### Work order
Only one stretch of the data below is wanted: the lines from the one with "brown vase: 7 -> 5" through the one with "black calculator: 2 -> 3", repeated exactly.

--- Data extracts Enclosed Below ---

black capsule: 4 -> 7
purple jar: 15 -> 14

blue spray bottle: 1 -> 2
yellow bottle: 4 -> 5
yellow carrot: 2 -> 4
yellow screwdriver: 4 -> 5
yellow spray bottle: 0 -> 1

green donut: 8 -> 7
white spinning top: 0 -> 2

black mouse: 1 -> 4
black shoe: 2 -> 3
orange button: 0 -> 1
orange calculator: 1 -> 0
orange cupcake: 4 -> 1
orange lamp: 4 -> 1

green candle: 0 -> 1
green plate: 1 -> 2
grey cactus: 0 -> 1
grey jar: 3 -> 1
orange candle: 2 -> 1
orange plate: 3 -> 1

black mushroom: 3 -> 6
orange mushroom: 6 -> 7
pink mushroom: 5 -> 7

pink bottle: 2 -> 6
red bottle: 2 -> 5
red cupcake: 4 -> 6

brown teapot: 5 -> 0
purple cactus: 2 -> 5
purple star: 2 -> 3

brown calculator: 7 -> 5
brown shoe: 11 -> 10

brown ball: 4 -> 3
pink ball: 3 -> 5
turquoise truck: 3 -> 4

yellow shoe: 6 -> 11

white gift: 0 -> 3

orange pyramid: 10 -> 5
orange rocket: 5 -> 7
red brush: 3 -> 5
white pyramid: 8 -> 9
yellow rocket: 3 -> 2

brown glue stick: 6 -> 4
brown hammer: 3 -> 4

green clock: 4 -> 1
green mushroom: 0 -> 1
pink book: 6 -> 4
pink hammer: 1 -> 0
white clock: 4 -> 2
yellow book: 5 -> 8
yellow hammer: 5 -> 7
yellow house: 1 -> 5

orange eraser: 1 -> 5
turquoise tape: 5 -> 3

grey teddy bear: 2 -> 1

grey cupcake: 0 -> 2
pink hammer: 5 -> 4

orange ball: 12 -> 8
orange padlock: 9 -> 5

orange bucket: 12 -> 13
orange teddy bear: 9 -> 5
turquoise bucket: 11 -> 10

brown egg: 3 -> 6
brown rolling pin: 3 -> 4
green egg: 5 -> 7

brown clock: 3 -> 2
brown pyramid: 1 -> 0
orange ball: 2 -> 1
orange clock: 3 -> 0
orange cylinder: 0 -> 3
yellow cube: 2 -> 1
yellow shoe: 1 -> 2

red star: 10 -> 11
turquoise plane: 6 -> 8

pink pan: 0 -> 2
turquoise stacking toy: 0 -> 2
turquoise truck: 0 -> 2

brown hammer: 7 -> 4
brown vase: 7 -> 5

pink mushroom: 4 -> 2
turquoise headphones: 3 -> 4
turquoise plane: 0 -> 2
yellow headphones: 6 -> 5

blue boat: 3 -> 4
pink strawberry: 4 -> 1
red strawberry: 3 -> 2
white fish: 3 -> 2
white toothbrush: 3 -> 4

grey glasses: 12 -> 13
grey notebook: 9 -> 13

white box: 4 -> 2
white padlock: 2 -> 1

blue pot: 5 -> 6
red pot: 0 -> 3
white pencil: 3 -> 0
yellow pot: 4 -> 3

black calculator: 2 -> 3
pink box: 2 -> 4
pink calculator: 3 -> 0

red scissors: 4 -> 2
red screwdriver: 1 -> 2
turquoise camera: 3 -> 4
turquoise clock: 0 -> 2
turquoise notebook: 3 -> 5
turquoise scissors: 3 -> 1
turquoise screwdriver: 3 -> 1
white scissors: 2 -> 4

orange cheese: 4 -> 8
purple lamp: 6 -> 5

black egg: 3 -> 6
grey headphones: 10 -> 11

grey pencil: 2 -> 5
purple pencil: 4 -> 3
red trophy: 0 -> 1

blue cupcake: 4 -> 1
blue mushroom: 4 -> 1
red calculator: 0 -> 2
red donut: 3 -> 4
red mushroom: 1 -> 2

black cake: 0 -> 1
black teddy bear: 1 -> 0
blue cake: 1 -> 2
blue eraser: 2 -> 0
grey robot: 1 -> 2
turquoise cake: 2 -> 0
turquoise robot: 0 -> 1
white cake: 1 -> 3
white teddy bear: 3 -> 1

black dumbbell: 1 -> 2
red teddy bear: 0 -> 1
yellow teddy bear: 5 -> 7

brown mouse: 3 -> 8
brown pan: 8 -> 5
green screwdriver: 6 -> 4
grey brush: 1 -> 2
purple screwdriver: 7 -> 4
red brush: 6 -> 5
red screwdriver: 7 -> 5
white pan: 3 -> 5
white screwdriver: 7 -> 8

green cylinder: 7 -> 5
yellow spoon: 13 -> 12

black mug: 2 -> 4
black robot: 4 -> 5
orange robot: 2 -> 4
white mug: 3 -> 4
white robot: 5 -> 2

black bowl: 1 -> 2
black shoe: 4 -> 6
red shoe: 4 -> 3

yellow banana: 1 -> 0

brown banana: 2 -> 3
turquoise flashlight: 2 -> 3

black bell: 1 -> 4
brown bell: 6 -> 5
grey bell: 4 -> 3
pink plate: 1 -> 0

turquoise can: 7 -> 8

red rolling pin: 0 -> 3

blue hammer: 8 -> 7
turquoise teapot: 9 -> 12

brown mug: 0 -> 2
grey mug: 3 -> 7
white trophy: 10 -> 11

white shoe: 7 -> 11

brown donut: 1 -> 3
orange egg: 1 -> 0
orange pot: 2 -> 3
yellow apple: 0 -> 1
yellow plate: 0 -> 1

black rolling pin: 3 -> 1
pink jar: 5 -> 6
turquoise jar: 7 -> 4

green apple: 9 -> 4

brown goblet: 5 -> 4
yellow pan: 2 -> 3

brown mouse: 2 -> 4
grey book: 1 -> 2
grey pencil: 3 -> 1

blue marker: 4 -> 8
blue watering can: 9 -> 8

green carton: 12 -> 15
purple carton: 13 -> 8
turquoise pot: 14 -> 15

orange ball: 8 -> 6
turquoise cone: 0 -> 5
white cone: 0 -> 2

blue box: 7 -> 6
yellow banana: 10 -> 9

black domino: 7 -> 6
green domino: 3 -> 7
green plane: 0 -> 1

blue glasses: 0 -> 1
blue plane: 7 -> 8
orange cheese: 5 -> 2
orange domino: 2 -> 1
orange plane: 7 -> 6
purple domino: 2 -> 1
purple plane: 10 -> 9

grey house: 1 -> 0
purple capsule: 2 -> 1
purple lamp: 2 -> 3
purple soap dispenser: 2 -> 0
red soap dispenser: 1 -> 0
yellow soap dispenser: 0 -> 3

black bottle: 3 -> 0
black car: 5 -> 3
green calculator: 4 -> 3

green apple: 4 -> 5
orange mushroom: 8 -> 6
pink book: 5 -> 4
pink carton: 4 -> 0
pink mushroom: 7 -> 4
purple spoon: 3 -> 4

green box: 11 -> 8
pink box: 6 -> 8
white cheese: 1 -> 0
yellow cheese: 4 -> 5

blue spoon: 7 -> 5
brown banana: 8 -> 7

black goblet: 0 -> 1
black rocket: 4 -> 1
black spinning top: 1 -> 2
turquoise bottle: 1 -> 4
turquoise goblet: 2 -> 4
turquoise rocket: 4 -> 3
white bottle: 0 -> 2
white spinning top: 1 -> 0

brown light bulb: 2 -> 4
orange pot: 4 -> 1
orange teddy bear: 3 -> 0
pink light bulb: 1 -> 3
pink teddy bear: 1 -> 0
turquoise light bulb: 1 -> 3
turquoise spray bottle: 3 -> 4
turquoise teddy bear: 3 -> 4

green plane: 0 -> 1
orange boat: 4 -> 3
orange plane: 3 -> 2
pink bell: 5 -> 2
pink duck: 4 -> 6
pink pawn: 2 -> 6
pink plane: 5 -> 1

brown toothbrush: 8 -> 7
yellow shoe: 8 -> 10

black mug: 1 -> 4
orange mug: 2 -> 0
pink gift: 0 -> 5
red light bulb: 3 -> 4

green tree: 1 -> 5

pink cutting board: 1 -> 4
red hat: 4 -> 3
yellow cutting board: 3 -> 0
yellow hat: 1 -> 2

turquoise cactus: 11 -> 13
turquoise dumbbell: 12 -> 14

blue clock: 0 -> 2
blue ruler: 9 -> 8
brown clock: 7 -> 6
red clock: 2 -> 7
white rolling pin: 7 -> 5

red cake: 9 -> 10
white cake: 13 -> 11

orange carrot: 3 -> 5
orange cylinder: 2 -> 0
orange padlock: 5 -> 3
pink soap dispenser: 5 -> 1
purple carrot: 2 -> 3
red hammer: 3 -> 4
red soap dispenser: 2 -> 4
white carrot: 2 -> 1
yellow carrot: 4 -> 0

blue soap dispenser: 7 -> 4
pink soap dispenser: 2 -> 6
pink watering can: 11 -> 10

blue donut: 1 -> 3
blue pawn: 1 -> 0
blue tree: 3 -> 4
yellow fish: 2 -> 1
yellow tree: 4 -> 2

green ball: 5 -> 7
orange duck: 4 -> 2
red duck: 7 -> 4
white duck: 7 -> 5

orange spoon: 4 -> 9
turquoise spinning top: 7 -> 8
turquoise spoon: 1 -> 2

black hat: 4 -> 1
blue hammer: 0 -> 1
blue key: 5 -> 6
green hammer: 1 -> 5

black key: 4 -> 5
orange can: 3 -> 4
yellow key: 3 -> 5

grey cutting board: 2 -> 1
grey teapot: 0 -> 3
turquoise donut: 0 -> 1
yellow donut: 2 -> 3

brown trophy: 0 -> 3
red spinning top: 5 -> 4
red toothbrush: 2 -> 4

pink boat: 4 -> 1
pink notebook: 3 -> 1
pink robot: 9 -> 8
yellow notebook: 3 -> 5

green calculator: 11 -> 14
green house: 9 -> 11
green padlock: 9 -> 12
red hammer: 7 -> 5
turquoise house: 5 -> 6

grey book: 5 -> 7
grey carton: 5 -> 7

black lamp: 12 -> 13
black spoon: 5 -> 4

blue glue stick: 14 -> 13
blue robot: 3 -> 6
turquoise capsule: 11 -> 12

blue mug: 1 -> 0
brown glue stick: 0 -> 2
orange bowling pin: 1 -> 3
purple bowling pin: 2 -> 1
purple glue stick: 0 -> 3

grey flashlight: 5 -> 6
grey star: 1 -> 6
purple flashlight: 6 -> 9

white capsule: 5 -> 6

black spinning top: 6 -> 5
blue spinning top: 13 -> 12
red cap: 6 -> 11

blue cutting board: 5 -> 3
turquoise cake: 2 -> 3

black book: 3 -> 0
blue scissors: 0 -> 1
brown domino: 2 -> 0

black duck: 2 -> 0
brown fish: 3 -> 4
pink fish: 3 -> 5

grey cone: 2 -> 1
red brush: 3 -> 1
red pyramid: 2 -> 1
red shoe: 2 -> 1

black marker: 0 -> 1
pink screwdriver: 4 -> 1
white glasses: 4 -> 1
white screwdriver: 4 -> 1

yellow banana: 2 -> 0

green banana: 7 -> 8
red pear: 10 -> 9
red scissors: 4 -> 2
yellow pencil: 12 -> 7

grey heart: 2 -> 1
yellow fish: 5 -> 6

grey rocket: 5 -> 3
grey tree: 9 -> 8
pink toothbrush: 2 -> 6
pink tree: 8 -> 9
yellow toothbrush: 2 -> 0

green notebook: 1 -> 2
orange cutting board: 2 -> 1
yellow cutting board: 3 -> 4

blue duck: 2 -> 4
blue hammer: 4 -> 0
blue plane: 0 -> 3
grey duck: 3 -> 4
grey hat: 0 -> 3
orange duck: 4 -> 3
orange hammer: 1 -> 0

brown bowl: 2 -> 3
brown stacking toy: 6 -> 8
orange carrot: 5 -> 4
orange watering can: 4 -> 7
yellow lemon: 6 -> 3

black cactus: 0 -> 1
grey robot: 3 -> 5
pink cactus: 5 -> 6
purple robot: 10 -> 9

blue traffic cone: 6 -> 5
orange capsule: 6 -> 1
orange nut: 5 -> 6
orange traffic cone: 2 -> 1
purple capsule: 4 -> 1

--- End of Enclosed Data extracts ---

### Written solution
brown vase: 7 -> 5

pink mushroom: 4 -> 2
turquoise headphones: 3 -> 4
turquoise plane: 0 -> 2
yellow headphones: 6 -> 5

blue boat: 3 -> 4
pink strawberry: 4 -> 1
red strawberry: 3 -> 2
white fish: 3 -> 2
white toothbrush: 3 -> 4

grey glasses: 12 -> 13
grey notebook: 9 -> 13

white box: 4 -> 2
white padlock: 2 -> 1

blue pot: 5 -> 6
red pot: 0 -> 3
white pencil: 3 -> 0
yellow pot: 4 -> 3

black calculator: 2 -> 3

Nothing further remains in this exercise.